» **The records**:
-=-=-=-=-

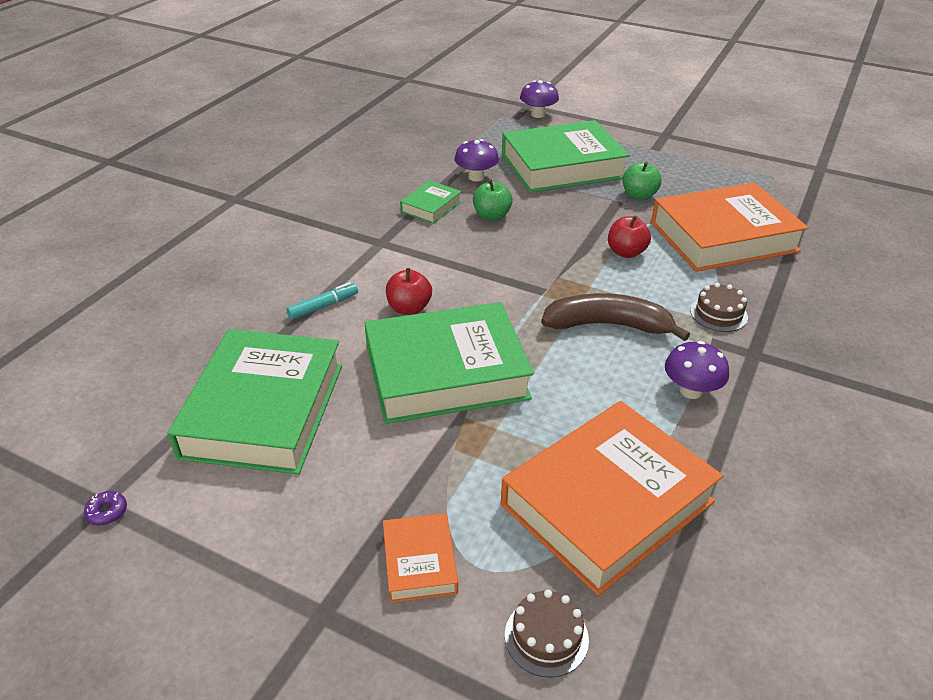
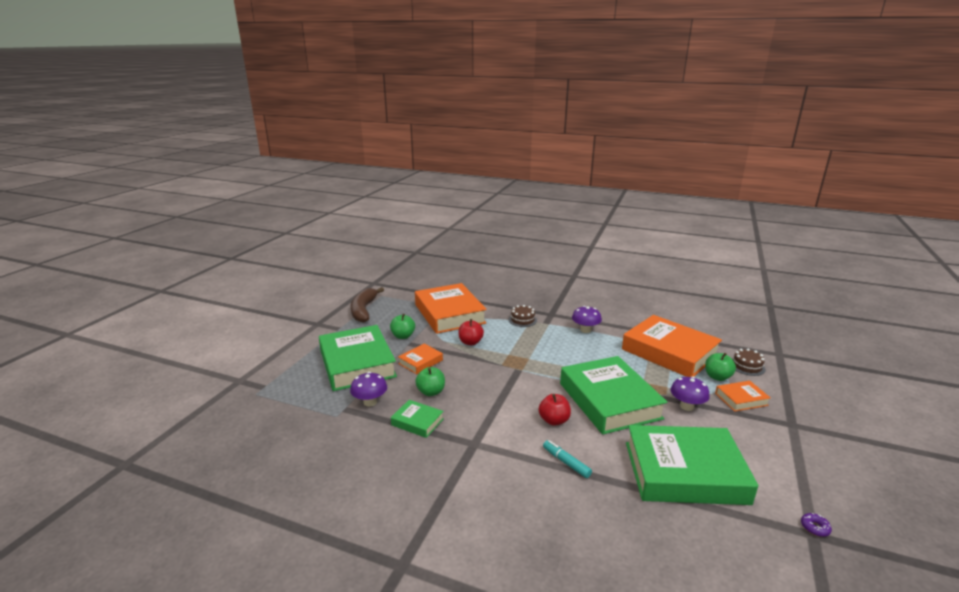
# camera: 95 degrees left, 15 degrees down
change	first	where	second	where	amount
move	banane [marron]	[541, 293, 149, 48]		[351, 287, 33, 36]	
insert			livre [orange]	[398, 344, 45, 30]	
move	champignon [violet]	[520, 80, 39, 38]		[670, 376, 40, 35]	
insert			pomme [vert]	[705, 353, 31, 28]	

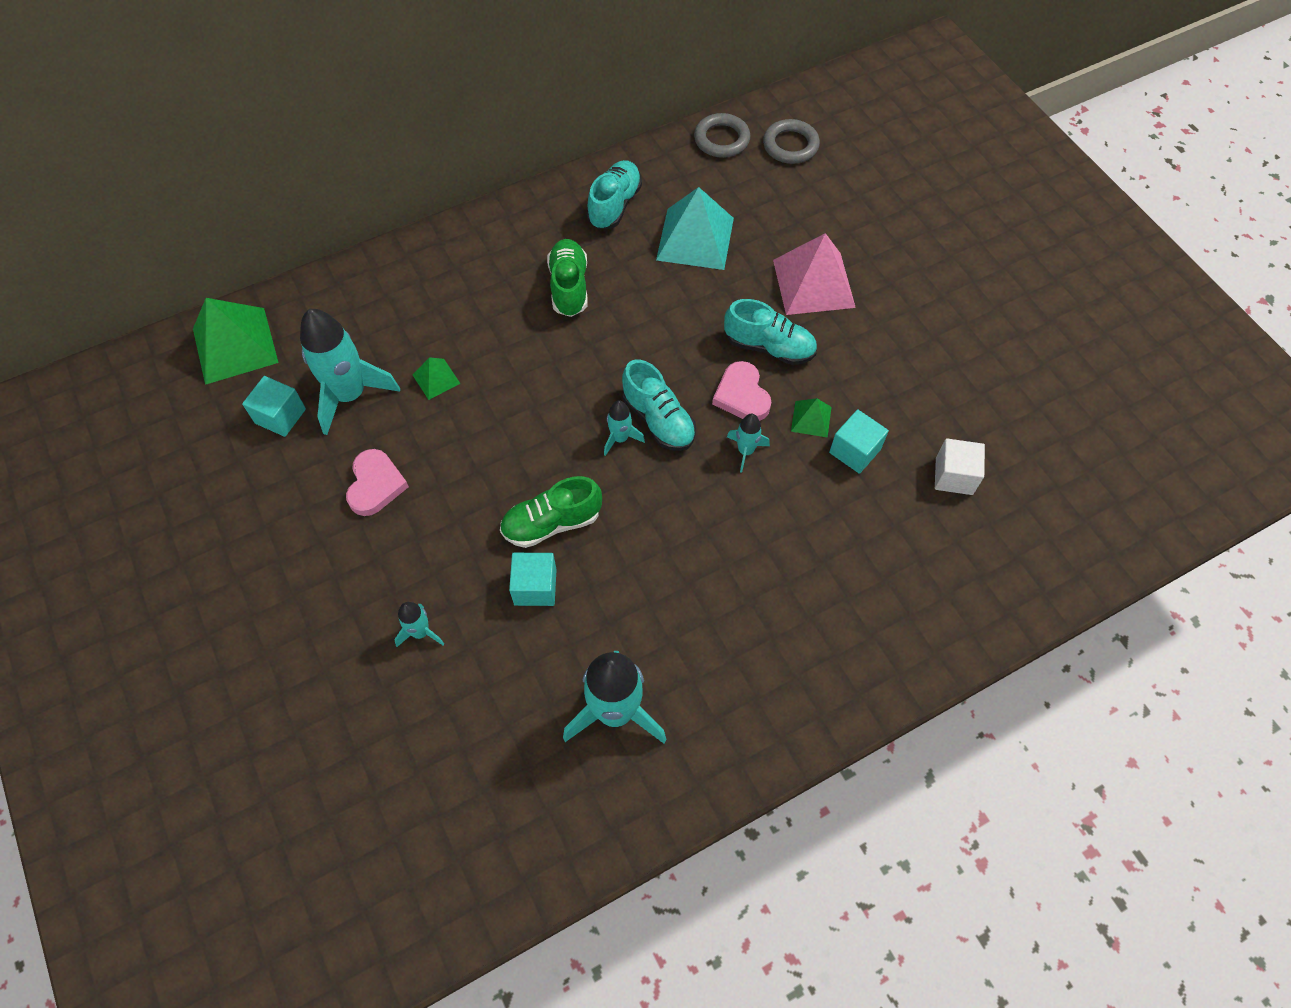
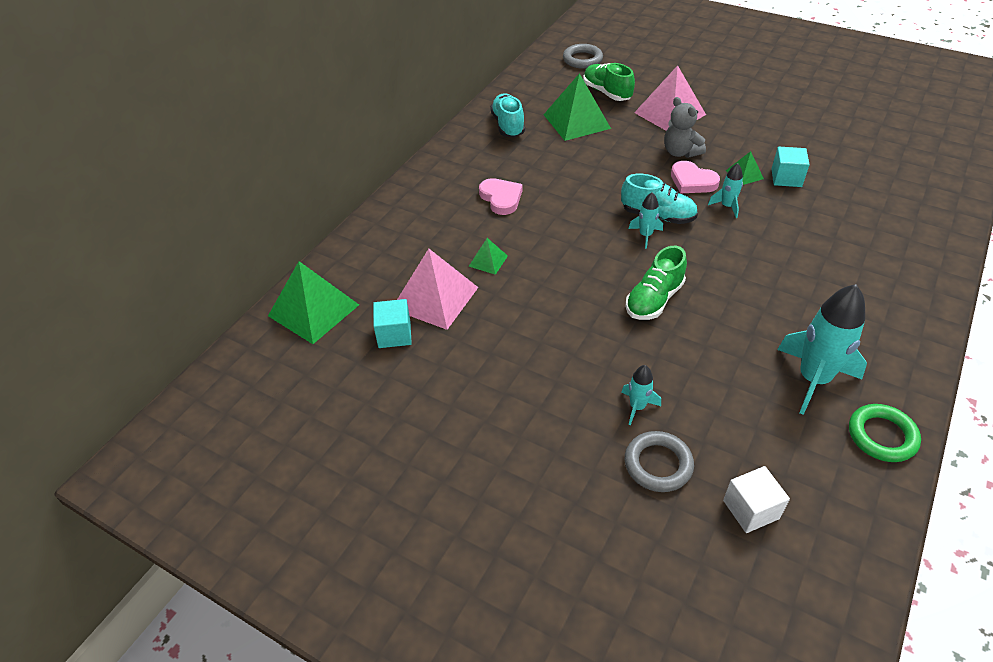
# camera: 30 degrees left, 15 degrees down
change	first	where	second	where	amount
replace	fusée [turquoise]	[300, 309, 100, 126]	pyramide [rose]	[397, 249, 81, 81]	
move	cœur [rose]	[346, 449, 63, 67]		[479, 178, 43, 37]	
recolor	pyramide [turquoise]	[656, 187, 78, 83]	pyramide [vert]	[544, 73, 67, 68]	
move	chaussure [vert]	[547, 239, 40, 78]		[583, 63, 52, 38]	
move	anneau [gris]	[694, 113, 56, 45]		[625, 431, 69, 61]	
replace	chaussure [turquoise]	[724, 299, 93, 66]	ours en peluche [gris]	[664, 97, 42, 61]	
move	cube [blanc]	[935, 438, 50, 57]		[723, 466, 67, 67]	
insert			anneau [vert]	[849, 404, 72, 58]	
delete	cube [turquoise]	[509, 553, 48, 53]			

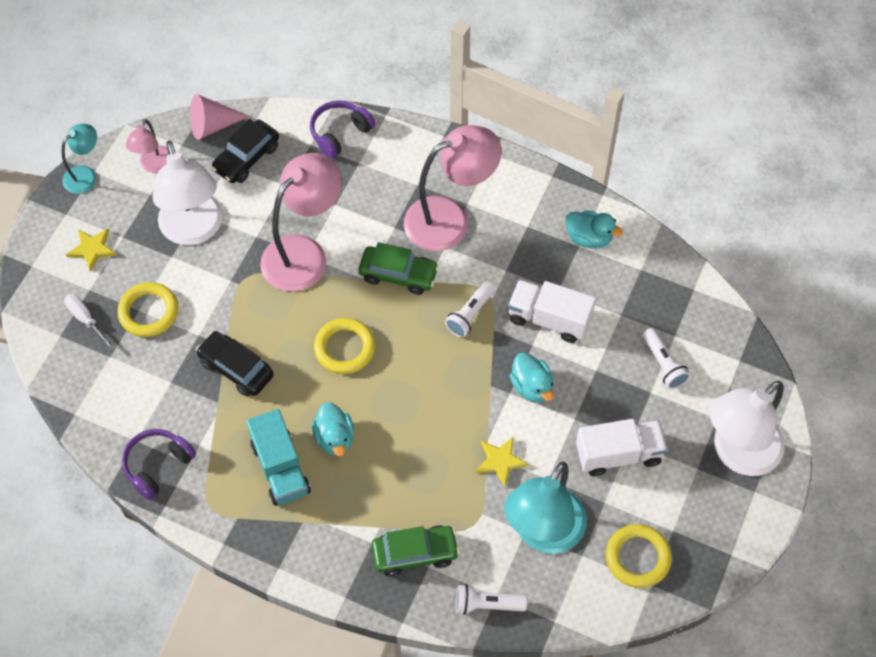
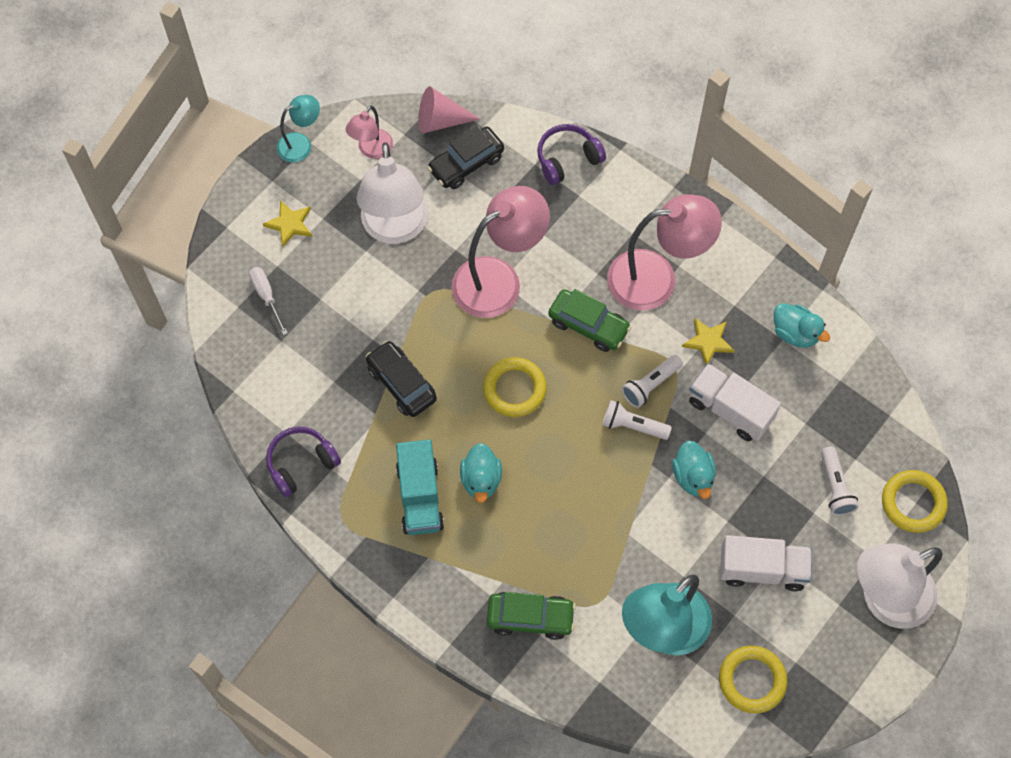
# camera: 15 degrees right, 5 degrees up
change	first	where	second	where	amount
move	lampe de poche [blanc]	[456, 584, 71, 31]		[602, 400, 70, 40]	
move	étoile [jaune]	[476, 437, 53, 50]		[682, 318, 53, 47]	
move	anneau [jaune]	[117, 282, 61, 55]		[882, 470, 66, 63]	

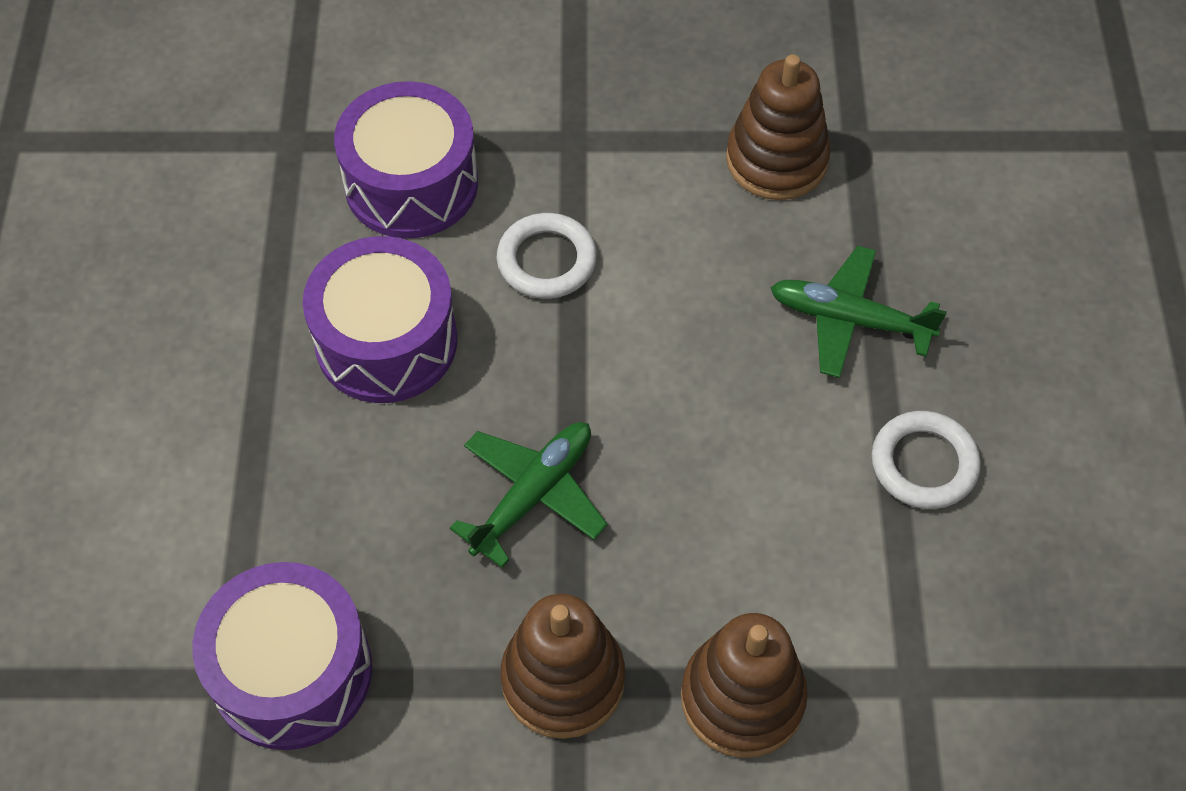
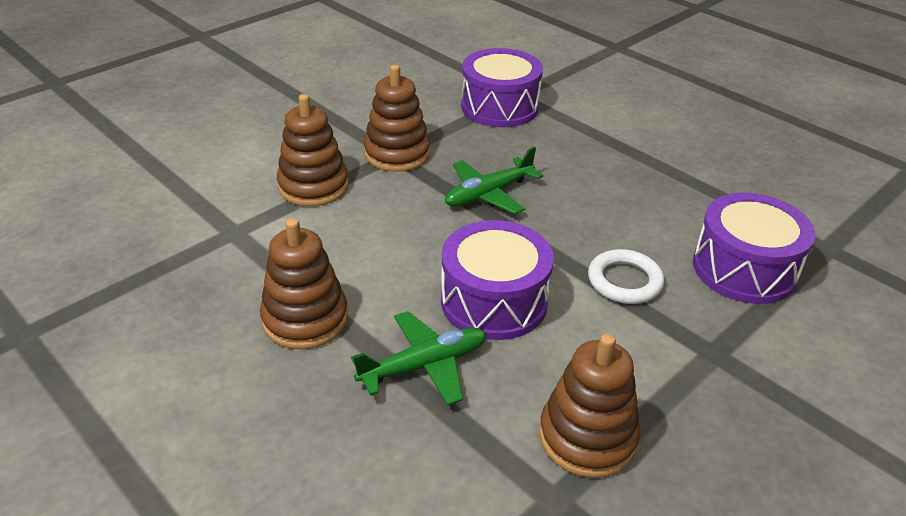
# camera: 135 degrees right, 20 degrees down
change	first	where	second	where	amount
replace	anneau [blanc]	[872, 411, 109, 98]	jouet à empiler [marron]	[260, 218, 88, 131]	
move	tambour [violet]	[303, 236, 155, 167]		[441, 220, 113, 120]	
rotate	avion [vert]	[450, 422, 158, 146]		[445, 147, 98, 67]	60 degrees clockwise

-=-=-=-=-

» **Assigned task**: In the data above, find the line that contains "344, 45, 30]" and the line that contains "376, 40, 35]". Repeat exactly those lines and every line between them, and only those.

» **Task output**:
insert			livre [orange]	[398, 344, 45, 30]	
move	champignon [violet]	[520, 80, 39, 38]		[670, 376, 40, 35]	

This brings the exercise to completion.